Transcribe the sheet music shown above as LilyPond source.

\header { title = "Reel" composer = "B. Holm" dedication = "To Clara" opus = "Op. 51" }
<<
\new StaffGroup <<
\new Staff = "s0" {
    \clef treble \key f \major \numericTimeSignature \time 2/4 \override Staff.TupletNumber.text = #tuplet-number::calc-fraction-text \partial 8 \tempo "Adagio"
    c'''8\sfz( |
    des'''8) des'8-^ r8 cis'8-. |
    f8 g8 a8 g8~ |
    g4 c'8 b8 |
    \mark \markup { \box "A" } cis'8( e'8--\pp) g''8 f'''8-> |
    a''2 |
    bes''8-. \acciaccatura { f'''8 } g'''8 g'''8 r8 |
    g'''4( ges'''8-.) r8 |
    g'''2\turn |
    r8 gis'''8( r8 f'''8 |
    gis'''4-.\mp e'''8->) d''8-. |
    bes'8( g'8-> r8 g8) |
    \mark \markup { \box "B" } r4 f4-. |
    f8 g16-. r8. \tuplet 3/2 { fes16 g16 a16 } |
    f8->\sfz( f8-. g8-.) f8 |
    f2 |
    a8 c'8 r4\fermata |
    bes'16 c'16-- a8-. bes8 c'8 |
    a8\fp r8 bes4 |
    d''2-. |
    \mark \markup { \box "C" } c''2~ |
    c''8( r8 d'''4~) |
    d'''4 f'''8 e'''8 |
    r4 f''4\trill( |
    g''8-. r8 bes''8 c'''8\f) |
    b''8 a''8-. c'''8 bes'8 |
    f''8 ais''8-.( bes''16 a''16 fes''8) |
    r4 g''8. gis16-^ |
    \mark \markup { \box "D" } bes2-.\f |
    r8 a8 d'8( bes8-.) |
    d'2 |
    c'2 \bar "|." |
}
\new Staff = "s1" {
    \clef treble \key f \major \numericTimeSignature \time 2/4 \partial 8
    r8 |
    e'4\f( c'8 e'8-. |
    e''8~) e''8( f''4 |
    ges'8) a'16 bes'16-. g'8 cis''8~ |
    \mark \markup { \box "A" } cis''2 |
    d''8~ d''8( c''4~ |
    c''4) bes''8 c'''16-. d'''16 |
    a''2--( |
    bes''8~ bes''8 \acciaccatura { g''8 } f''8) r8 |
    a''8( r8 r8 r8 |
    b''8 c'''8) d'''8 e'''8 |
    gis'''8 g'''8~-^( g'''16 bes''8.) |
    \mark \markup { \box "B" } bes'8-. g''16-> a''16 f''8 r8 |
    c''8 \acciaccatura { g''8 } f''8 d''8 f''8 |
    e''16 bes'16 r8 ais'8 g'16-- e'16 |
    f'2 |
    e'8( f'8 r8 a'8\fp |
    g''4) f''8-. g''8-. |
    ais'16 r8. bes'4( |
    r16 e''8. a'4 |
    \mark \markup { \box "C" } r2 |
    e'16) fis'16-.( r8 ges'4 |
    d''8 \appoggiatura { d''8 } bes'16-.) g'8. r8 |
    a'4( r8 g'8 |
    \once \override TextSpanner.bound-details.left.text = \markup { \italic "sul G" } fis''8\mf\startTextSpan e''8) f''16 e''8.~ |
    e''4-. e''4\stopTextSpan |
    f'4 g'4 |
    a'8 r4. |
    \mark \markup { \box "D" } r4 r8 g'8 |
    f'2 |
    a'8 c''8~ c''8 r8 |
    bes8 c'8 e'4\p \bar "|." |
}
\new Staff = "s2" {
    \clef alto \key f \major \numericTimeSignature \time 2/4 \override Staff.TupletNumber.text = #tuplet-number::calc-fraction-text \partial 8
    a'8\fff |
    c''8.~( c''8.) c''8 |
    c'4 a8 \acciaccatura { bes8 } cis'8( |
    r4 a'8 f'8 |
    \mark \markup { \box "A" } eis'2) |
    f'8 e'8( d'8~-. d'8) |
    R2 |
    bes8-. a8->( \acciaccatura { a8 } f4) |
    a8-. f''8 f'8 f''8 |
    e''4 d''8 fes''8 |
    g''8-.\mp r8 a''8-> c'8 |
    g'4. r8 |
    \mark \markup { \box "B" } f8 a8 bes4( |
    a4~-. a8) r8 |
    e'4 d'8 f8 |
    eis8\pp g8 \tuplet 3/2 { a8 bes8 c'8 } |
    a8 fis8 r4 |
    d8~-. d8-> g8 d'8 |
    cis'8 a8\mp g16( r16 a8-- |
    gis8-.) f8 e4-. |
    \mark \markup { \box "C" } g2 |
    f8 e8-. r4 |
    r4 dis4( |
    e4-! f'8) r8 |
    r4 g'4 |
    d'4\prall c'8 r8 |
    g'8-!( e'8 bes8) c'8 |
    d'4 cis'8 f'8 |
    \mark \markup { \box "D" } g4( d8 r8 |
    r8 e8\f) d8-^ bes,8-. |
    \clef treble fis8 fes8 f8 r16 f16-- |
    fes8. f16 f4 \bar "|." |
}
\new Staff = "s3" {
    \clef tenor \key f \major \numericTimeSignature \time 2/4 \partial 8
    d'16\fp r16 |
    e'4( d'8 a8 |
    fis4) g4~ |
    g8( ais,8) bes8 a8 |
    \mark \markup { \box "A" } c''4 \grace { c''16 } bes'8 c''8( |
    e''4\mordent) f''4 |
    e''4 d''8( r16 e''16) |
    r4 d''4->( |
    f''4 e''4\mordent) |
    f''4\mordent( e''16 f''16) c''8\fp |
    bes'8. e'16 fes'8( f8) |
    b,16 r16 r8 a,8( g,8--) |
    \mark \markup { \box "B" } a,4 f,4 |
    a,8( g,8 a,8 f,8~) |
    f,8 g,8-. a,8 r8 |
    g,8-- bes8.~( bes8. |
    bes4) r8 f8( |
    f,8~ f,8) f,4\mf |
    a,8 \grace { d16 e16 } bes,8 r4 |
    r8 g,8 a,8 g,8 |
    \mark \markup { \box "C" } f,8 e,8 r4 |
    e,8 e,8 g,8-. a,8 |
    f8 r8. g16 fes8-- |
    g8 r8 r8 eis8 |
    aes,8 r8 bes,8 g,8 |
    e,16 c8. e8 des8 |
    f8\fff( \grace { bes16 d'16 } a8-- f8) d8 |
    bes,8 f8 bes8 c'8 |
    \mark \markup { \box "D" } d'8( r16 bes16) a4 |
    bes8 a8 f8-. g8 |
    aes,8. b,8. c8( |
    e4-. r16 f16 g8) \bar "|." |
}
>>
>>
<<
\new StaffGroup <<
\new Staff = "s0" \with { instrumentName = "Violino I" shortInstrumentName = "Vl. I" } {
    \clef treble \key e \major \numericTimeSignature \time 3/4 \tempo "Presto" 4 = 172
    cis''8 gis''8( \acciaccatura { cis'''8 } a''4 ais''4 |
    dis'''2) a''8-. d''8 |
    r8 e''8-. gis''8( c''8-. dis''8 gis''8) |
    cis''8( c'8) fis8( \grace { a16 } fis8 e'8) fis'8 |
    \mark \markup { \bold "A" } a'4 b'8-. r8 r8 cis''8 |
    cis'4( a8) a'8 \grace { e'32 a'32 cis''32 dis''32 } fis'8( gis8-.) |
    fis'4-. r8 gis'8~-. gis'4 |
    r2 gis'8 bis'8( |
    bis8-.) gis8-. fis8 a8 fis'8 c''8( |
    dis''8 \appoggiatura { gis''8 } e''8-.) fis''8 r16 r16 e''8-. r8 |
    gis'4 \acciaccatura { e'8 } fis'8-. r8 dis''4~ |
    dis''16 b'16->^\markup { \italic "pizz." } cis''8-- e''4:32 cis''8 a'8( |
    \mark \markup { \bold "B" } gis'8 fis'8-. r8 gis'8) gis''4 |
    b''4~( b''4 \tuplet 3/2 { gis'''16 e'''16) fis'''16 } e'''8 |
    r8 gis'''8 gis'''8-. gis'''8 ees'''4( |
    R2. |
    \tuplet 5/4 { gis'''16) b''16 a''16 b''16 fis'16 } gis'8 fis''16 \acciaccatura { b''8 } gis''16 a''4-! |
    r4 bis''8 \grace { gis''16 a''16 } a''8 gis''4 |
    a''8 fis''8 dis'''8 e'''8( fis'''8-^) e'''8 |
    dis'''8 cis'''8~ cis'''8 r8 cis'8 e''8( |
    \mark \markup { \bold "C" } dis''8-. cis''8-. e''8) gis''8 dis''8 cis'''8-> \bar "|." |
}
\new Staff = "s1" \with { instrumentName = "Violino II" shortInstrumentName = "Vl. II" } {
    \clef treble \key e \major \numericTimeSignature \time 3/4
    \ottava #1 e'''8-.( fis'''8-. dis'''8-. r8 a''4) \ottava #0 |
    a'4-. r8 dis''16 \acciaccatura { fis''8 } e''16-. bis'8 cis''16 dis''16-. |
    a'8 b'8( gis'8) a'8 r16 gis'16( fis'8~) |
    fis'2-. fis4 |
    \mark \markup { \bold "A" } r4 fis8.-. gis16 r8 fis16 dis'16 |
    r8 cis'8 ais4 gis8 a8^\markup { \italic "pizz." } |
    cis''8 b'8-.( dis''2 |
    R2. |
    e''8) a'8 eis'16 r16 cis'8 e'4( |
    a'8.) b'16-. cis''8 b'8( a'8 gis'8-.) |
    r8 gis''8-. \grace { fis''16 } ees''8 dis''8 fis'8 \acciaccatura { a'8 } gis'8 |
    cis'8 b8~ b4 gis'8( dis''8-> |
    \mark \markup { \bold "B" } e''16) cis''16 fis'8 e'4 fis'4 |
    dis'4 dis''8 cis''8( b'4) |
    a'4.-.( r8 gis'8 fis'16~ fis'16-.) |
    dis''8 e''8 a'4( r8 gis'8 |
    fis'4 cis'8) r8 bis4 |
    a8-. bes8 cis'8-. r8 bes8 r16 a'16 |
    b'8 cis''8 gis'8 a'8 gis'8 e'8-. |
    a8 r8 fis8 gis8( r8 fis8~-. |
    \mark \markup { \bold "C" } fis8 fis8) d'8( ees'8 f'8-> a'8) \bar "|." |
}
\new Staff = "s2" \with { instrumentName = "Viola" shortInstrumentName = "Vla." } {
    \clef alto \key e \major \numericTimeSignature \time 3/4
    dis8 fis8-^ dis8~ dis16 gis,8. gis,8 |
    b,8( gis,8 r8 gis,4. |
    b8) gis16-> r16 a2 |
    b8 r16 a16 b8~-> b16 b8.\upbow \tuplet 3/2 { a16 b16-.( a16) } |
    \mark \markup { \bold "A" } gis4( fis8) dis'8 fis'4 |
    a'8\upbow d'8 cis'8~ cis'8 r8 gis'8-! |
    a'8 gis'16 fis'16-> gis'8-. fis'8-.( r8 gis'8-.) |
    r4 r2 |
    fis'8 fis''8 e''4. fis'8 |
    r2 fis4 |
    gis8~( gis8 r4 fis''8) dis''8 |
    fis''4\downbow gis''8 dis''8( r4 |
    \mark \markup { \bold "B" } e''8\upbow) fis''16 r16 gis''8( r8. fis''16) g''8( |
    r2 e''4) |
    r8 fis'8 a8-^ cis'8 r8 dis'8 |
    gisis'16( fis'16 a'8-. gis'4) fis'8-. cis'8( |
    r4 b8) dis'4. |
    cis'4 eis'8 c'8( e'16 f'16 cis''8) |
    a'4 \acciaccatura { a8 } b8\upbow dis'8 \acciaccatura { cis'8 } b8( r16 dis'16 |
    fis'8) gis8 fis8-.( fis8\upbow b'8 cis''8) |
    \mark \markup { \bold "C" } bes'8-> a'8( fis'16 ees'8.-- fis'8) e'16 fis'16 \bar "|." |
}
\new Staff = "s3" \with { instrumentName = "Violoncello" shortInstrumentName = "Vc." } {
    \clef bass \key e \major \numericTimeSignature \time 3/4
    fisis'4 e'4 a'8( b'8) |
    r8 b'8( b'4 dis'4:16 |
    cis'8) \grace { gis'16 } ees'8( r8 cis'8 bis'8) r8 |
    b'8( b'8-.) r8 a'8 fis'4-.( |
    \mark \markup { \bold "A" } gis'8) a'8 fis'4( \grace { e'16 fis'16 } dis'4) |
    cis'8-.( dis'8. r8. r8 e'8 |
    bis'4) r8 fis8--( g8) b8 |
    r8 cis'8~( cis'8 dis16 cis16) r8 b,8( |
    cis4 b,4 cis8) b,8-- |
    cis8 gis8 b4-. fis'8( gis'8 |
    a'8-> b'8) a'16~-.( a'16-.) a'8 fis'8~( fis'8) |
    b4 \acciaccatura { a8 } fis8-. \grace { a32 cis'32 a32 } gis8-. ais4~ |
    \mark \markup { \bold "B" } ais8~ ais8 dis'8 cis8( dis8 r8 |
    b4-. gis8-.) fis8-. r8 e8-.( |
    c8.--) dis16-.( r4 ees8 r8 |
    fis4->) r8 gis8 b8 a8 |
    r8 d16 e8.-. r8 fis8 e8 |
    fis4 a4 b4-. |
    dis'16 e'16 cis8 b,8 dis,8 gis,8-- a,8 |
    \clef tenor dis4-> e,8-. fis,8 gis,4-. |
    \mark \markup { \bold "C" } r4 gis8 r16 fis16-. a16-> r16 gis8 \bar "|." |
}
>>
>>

------------------------------------------------

### Your objective
Please count how many lines in the items contain the string *"italic"*, with uppercase and lowercase treated as different, and give only that number.

### Exercise output
3